Records excerpted from a collection

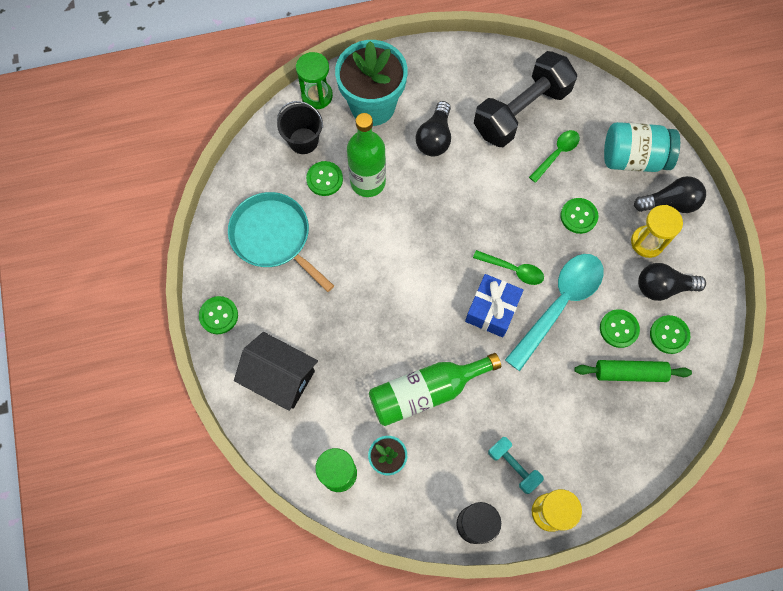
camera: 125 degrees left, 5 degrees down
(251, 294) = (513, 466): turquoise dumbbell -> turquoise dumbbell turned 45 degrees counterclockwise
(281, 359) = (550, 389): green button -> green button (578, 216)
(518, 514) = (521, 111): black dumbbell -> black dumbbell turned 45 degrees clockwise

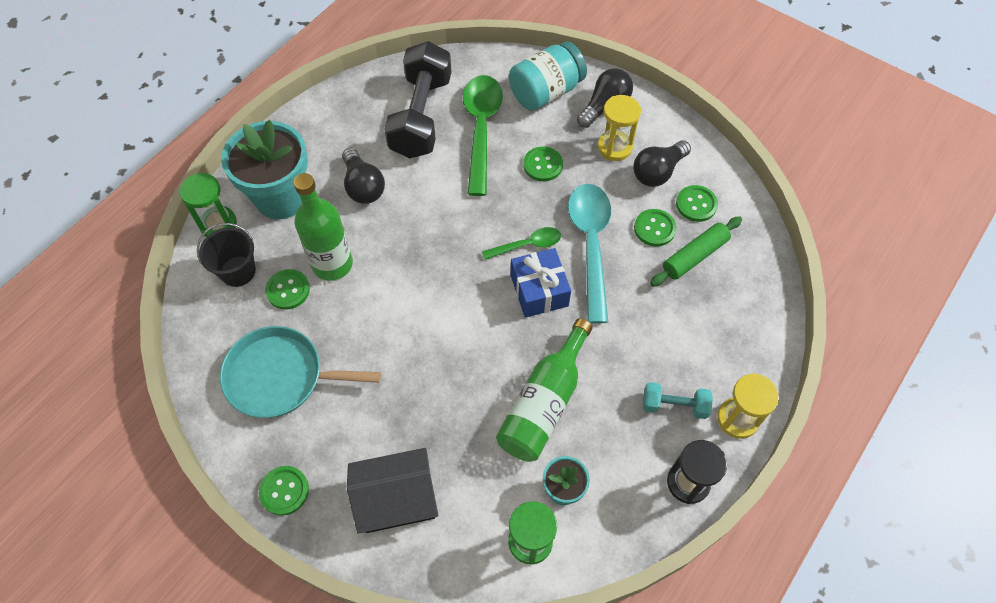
camera: 40 degrees left, 10 degrees down
(557, 154) = (481, 129): green spoon -> green spoon, size x1.91

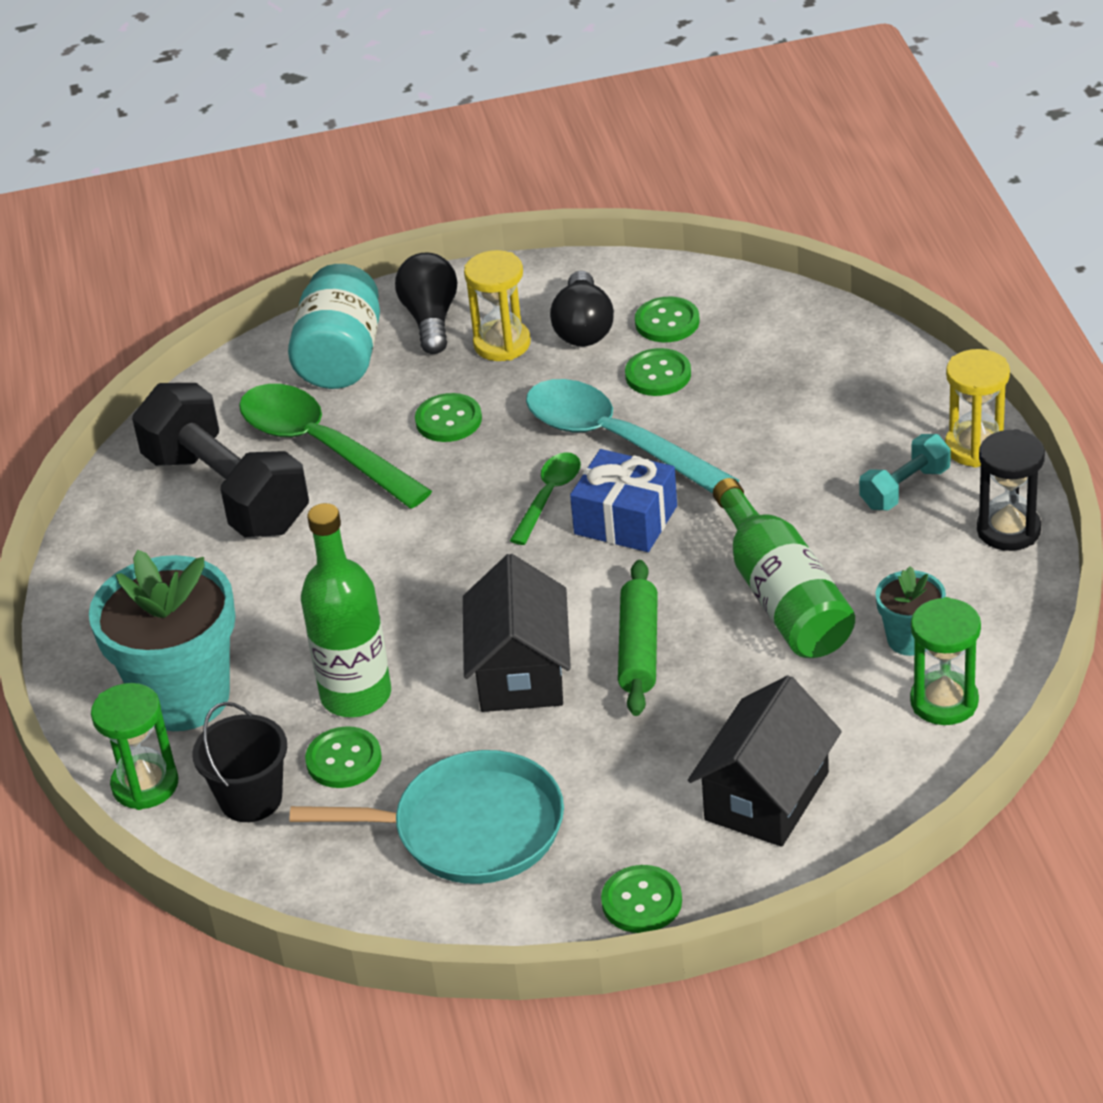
camera: 45 degrees left, 20 degrees down
(280, 376) = (469, 829): turquoise pan -> turquoise pan turned 135 degrees counterclockwise
(363, 186) = (269, 605): black light bulb -> none
(399, 321) = (520, 672): none -> black house
(694, 256) = (734, 363): green rolling pin -> green rolling pin (638, 649)

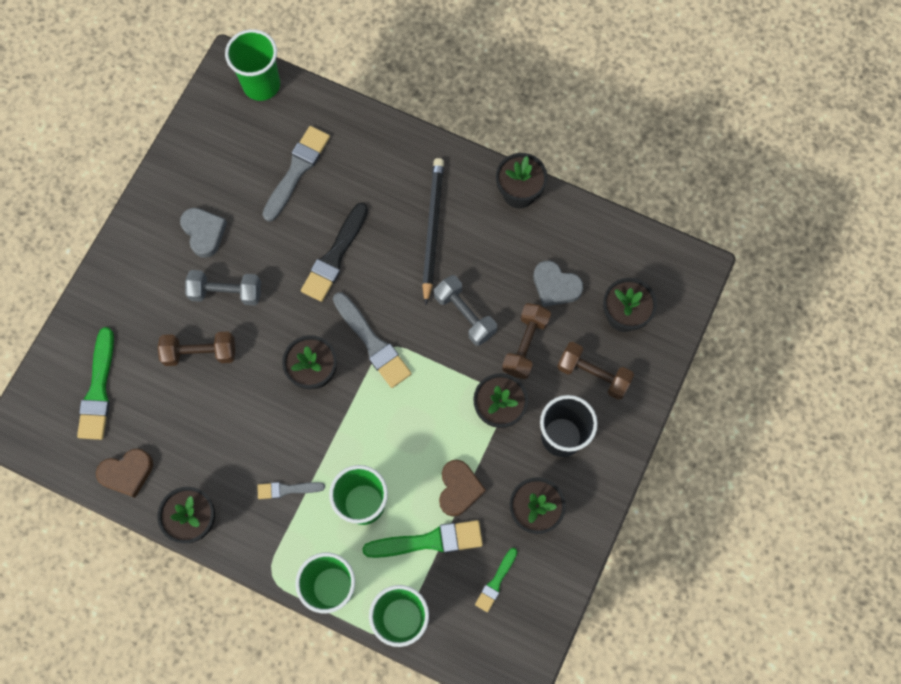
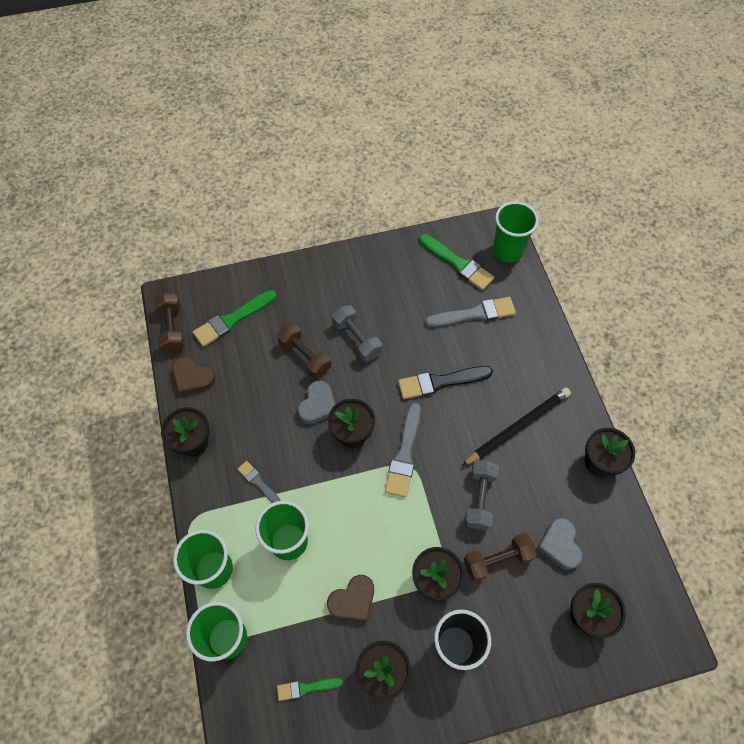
camera: 50 degrees right, 10 degrees down
(204, 233) = (383, 296): grey heart -> grey heart (318, 405)
(429, 541) = (298, 610): green brush -> green brush (457, 263)
(593, 374) = (522, 630): brown dumbbell -> brown dumbbell (172, 328)

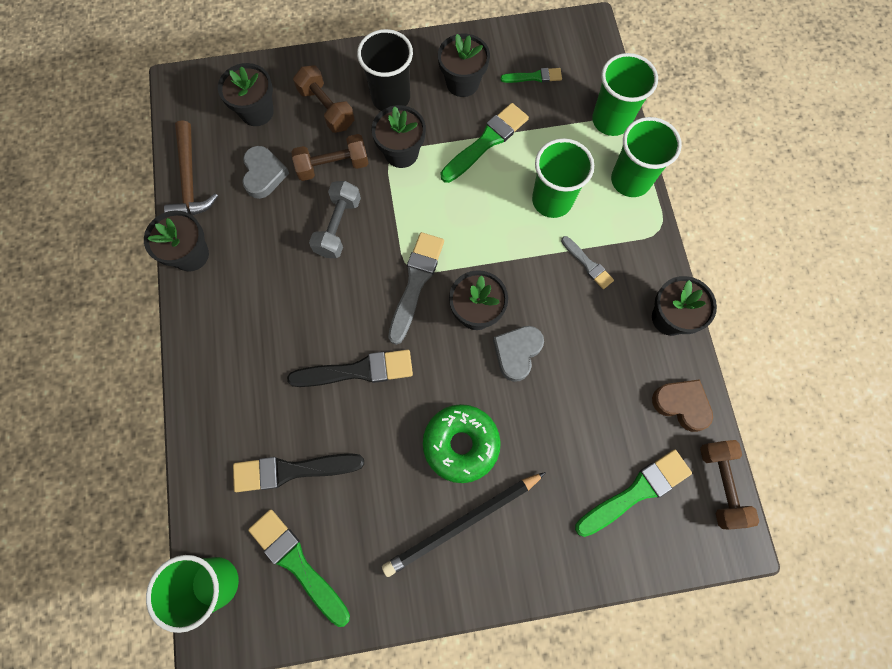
camera: 175 degrees left, 10 degrees up
(305, 356) = (533, 424): brown dumbbell -> brown dumbbell (326, 108)
(353, 600) = (486, 142): brown heart -> green brush
(357, 339) = (461, 444): grey dumbbell -> green donut
(474, 314) = (292, 470): grey brush -> black brush
(517, 427) = (274, 304): black pencil -> black pencil (462, 523)
(626, 532) = (190, 180): none -> brown hammer

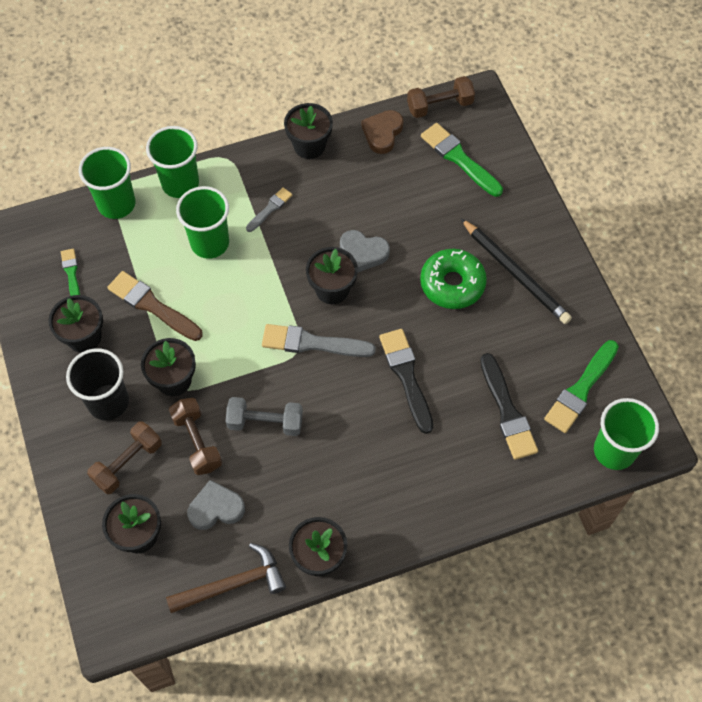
camera: 100 degrees left, 10 degrees down
(486, 142) = (152, 306): green brush -> brown brush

TASK TO CARRY OUT ▸ Could you write out exactly the lines running from the one with "(517, 427) = (274, 304): black" through the last line of the data above, both ends kept, and omit any picture?

OUTPUT ▸
(517, 427) = (274, 304): black pencil -> black pencil (462, 523)
(626, 532) = (190, 180): none -> brown hammer

camera: 100 degrees left, 10 degrees down
(486, 142) = (152, 306): green brush -> brown brush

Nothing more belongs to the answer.